EXERCISE » Find the line with "green wallet: 3 -> 1" in the entries below, then reproduce it and every line after it down to and including the line with "yellow wallet: 3 -> 1", exactly.

────────

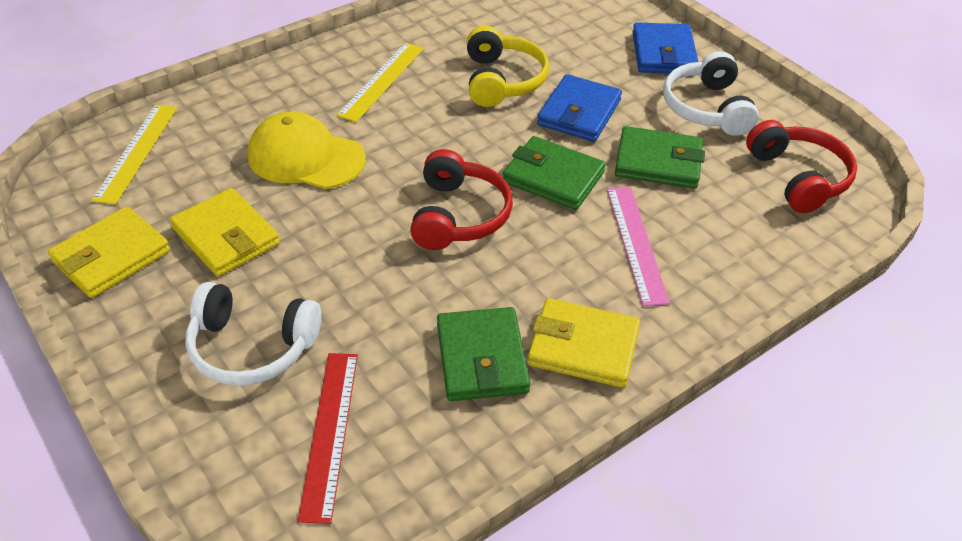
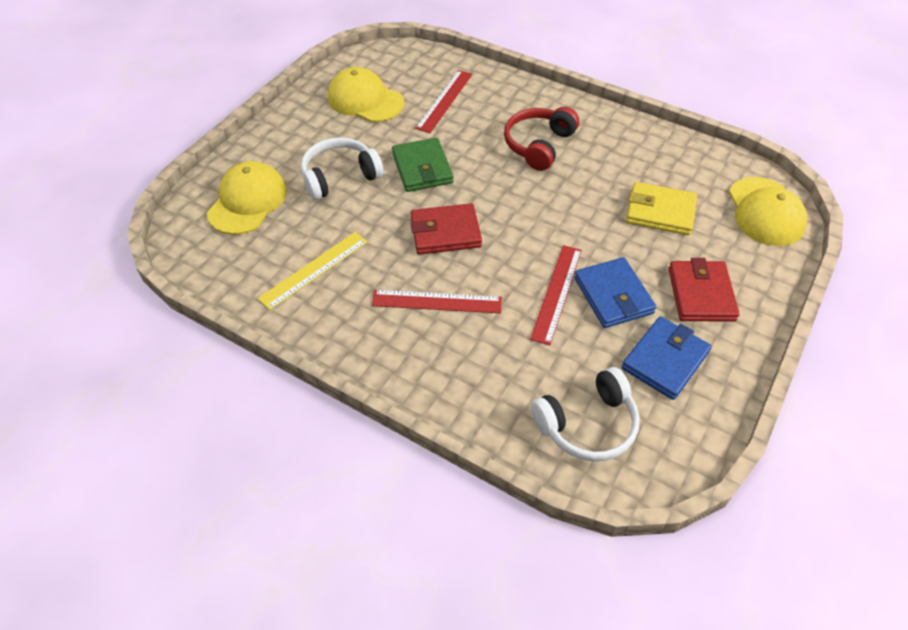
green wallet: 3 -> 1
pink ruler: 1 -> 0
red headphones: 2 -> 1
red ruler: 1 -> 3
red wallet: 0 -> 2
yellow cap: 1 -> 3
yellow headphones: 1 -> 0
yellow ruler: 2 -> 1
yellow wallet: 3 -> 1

────────

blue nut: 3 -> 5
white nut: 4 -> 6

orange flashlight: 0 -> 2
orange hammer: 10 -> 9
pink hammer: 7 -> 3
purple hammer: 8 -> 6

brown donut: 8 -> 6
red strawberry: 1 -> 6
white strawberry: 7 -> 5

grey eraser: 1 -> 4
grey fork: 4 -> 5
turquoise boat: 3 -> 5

────────

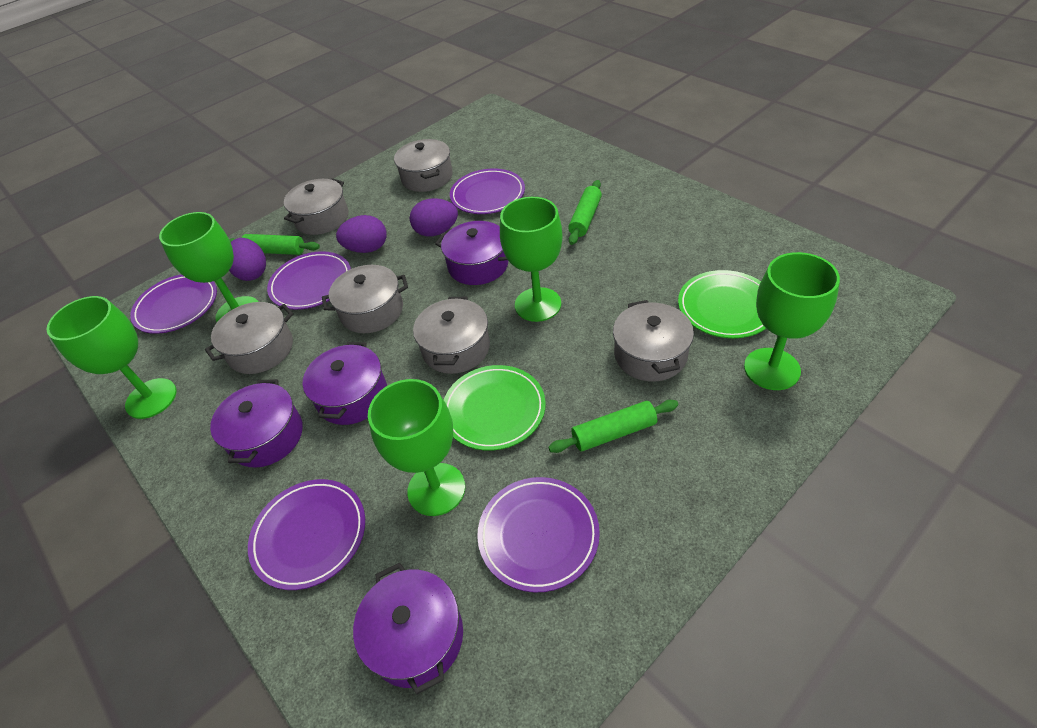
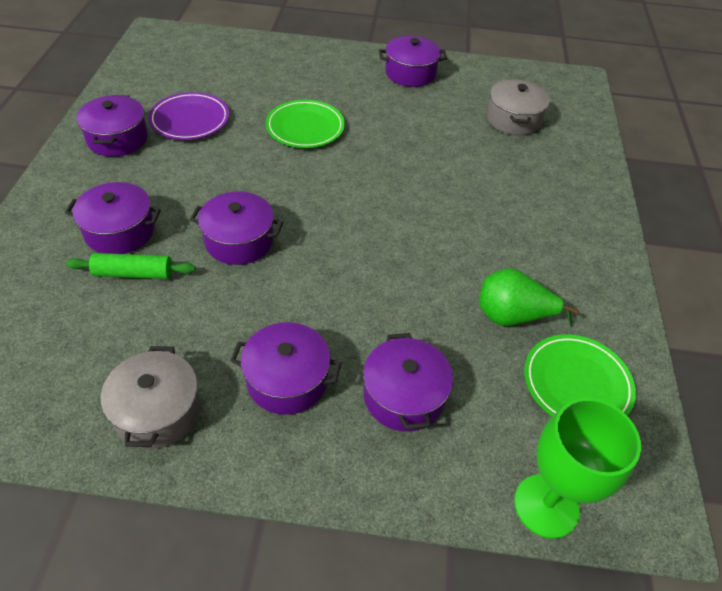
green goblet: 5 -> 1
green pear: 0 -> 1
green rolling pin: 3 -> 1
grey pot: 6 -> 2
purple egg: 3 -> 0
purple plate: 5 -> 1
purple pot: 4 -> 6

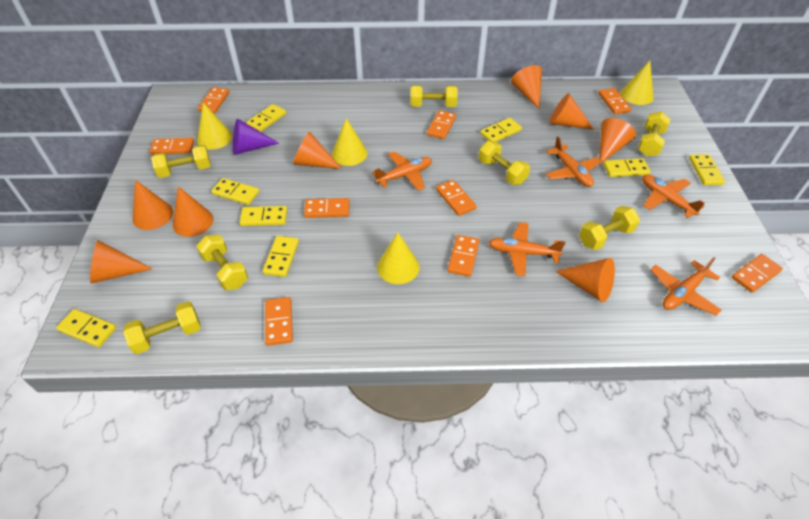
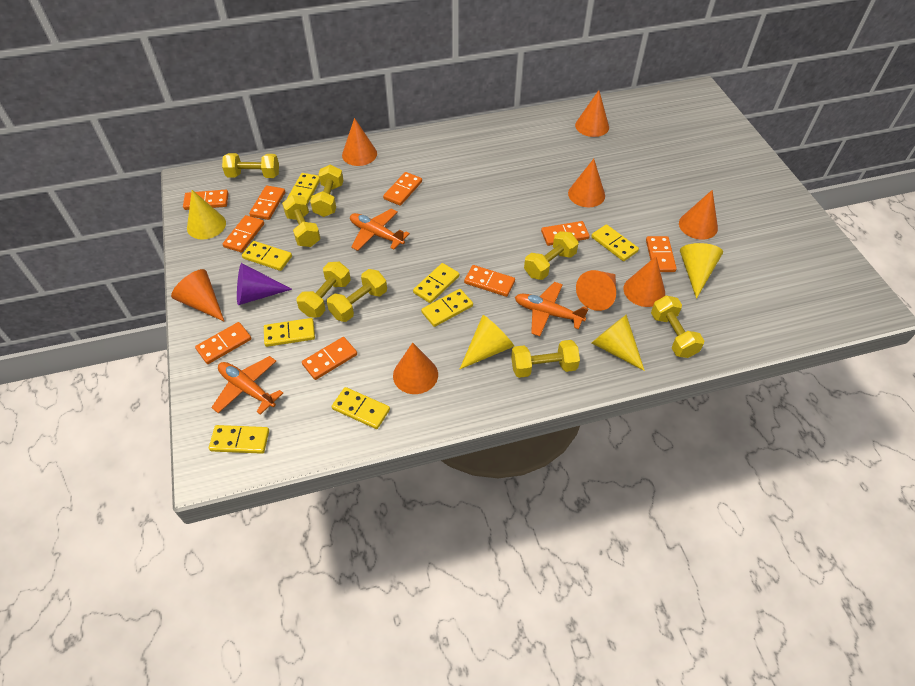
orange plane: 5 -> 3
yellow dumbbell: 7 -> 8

────────

RESULT »
green wallet: 3 -> 1
pink ruler: 1 -> 0
red headphones: 2 -> 1
red ruler: 1 -> 3
red wallet: 0 -> 2
yellow cap: 1 -> 3
yellow headphones: 1 -> 0
yellow ruler: 2 -> 1
yellow wallet: 3 -> 1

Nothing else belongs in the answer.